=== What you should do ===
Transcribe the listing below from its opening line up to and including the line that contains "pink house: [465,87,541,184]"; reproduce nothing else.

*** Extracted material ***

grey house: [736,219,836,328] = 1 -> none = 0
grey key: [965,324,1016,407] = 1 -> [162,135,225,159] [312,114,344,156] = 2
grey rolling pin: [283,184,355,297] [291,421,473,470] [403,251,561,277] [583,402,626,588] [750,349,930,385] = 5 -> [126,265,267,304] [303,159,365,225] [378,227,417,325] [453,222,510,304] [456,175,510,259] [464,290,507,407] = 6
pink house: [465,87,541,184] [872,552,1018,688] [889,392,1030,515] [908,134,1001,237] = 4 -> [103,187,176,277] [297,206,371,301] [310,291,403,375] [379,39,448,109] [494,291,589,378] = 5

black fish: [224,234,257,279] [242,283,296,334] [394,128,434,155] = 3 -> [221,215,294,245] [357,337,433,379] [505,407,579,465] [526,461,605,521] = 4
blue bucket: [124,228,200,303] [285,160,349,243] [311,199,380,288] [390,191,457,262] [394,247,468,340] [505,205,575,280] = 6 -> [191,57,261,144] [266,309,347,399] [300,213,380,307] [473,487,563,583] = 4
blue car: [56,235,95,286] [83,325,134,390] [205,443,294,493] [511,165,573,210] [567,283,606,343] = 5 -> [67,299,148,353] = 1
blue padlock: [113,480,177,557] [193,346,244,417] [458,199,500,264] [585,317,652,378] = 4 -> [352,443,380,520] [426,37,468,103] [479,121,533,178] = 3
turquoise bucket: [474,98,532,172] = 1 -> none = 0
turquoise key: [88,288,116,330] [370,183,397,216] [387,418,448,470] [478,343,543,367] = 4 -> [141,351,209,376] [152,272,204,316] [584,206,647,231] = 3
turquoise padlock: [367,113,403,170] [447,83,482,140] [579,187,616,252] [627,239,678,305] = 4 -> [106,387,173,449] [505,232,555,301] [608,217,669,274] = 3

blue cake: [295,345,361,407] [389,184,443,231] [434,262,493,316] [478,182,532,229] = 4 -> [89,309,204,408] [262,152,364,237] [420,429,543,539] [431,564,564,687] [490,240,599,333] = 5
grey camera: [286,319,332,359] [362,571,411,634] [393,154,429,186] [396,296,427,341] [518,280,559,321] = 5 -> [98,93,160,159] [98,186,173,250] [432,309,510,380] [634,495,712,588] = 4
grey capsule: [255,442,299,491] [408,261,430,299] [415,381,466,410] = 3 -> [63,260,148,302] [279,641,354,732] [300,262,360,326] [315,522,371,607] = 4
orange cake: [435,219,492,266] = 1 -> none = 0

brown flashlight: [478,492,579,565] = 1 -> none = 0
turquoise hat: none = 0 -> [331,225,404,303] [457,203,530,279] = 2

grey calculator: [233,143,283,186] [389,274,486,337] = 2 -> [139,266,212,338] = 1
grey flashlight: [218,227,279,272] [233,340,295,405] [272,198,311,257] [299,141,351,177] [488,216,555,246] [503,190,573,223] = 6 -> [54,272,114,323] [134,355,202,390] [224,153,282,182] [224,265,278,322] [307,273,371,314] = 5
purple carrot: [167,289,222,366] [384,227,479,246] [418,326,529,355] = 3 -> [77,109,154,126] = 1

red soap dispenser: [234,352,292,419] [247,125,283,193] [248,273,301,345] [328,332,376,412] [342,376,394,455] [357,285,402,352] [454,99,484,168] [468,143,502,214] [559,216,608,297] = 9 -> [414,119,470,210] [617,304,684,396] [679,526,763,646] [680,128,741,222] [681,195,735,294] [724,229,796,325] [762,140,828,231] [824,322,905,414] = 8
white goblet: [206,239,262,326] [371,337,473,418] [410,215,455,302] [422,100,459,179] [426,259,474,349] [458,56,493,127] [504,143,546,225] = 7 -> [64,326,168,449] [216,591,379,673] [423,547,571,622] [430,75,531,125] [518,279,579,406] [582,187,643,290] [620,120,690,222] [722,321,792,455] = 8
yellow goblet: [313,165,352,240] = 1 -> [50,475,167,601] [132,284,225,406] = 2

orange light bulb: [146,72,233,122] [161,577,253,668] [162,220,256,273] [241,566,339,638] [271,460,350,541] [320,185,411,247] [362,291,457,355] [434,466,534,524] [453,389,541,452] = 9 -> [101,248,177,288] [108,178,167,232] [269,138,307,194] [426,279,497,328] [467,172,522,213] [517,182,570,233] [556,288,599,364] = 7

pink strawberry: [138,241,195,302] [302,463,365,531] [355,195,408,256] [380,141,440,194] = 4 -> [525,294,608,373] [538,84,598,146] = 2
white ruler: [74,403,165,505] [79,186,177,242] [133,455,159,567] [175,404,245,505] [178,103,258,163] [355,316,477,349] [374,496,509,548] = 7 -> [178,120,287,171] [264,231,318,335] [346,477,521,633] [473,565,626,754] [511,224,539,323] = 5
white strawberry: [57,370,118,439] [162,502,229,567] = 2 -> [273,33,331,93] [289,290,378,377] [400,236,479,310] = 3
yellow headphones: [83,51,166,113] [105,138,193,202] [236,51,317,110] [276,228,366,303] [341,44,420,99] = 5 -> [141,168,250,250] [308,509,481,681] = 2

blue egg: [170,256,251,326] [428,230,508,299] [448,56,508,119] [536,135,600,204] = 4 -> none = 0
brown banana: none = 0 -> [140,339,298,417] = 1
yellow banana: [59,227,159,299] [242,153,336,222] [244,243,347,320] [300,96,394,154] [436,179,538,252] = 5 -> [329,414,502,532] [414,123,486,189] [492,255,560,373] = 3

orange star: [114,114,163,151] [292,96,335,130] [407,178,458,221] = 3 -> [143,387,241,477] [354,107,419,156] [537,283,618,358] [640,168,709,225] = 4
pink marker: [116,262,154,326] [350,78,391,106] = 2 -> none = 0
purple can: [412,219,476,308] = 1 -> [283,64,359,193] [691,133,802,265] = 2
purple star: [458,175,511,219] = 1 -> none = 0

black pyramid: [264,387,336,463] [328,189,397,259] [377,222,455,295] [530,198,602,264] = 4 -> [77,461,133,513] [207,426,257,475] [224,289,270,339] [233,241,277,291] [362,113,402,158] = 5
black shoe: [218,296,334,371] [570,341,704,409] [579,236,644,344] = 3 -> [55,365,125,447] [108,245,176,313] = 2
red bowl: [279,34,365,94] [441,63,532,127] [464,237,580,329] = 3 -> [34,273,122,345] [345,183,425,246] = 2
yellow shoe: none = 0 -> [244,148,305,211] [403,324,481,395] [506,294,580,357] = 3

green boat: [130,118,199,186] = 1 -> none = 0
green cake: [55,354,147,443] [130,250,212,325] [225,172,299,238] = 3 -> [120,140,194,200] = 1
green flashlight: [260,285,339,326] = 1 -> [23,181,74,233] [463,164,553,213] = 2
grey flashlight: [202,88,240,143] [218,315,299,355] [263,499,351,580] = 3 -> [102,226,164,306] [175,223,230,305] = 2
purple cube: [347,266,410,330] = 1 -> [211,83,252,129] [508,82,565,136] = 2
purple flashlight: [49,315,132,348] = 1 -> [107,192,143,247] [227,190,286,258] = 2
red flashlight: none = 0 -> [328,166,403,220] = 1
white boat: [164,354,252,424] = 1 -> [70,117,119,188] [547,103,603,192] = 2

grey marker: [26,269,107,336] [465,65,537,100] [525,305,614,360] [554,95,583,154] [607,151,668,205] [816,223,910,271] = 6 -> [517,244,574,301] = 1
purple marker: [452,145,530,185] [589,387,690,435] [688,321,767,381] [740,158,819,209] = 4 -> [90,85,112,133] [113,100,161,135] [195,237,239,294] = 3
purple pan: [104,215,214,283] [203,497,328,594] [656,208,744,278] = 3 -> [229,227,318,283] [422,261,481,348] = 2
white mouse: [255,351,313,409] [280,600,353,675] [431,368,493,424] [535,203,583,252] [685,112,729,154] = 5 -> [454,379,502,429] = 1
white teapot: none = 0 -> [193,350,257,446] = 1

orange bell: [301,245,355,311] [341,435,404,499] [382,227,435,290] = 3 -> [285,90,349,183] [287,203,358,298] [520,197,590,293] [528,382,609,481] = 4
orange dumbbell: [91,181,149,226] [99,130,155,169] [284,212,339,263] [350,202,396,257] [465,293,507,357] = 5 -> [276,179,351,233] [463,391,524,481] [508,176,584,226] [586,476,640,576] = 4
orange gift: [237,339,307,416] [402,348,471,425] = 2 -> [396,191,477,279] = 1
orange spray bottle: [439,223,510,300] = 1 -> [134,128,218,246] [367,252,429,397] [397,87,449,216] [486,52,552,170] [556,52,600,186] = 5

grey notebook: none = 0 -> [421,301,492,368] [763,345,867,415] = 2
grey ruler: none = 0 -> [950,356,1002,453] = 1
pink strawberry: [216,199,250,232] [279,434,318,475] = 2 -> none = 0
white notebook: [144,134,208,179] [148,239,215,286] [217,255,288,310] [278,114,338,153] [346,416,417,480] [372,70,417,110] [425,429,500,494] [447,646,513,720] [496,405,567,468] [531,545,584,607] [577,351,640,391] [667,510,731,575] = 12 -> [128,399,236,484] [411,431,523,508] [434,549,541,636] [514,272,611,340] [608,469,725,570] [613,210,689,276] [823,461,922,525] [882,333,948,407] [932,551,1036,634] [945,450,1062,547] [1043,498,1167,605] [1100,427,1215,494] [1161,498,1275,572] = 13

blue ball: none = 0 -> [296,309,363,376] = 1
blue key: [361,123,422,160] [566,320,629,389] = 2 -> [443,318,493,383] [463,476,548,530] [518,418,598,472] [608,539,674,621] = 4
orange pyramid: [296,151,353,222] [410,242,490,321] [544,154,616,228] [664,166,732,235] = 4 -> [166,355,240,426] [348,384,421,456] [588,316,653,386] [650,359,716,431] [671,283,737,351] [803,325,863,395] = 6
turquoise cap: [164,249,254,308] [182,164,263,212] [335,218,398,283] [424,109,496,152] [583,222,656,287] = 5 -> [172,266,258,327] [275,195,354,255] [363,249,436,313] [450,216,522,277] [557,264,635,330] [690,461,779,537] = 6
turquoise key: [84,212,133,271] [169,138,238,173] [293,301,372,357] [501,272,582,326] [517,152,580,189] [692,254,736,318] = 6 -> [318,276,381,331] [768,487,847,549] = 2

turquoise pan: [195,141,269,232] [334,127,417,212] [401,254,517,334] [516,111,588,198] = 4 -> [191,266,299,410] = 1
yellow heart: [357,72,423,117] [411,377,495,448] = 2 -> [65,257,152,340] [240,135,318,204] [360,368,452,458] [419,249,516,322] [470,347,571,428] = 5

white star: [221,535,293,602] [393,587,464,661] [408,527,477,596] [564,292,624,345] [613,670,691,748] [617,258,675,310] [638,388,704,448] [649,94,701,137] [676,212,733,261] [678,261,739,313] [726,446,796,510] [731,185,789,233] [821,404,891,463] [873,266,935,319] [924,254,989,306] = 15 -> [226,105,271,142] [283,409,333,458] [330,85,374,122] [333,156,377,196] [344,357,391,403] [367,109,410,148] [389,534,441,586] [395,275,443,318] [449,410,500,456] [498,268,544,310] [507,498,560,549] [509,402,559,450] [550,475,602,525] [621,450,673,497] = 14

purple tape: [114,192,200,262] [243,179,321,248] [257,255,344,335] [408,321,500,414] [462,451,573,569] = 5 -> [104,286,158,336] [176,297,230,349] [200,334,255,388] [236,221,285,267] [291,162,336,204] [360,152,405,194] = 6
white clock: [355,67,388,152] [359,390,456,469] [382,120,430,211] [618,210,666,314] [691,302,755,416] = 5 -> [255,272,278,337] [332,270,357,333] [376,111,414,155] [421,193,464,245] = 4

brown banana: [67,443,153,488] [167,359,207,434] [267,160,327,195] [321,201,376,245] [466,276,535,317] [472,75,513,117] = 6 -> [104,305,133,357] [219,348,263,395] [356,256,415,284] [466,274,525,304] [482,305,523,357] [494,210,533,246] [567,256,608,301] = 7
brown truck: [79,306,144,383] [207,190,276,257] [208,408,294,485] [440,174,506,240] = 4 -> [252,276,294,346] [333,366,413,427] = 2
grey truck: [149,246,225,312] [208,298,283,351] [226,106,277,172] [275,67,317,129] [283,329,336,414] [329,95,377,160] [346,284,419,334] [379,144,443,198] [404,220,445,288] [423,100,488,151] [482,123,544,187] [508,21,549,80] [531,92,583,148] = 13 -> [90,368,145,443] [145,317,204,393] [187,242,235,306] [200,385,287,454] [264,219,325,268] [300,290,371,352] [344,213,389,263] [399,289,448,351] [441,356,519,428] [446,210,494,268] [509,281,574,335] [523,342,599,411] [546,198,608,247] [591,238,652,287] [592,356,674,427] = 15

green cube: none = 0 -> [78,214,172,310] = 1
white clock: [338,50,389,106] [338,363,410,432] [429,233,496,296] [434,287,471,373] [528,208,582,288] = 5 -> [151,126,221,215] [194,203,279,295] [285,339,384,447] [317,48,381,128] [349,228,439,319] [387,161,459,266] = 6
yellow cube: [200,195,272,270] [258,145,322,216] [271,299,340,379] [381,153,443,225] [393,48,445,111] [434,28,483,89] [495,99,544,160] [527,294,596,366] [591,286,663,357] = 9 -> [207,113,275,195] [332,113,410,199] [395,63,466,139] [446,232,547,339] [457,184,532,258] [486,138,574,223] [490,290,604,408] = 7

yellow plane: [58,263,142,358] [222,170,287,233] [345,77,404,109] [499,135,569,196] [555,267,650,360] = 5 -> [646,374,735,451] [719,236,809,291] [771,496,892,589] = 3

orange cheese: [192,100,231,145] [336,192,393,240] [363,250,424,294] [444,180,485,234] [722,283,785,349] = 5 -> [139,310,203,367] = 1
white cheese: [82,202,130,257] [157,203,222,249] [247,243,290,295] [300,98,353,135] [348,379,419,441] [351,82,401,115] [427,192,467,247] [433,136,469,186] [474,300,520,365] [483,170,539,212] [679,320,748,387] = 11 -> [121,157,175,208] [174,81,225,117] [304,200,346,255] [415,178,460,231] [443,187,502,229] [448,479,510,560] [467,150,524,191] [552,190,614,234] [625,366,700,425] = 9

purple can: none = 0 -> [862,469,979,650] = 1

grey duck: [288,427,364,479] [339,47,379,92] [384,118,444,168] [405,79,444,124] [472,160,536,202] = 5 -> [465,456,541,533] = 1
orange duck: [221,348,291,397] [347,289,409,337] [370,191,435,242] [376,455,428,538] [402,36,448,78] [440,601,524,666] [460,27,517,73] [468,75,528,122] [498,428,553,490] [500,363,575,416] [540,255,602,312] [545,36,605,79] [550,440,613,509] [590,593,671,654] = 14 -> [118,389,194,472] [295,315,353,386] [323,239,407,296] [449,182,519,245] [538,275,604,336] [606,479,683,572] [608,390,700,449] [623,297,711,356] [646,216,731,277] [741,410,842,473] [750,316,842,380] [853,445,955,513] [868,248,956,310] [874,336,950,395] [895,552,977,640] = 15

*** End of Extracted material ***

=== Reply to the task ===
grey house: [736,219,836,328] = 1 -> none = 0
grey key: [965,324,1016,407] = 1 -> [162,135,225,159] [312,114,344,156] = 2
grey rolling pin: [283,184,355,297] [291,421,473,470] [403,251,561,277] [583,402,626,588] [750,349,930,385] = 5 -> [126,265,267,304] [303,159,365,225] [378,227,417,325] [453,222,510,304] [456,175,510,259] [464,290,507,407] = 6
pink house: [465,87,541,184] [872,552,1018,688] [889,392,1030,515] [908,134,1001,237] = 4 -> [103,187,176,277] [297,206,371,301] [310,291,403,375] [379,39,448,109] [494,291,589,378] = 5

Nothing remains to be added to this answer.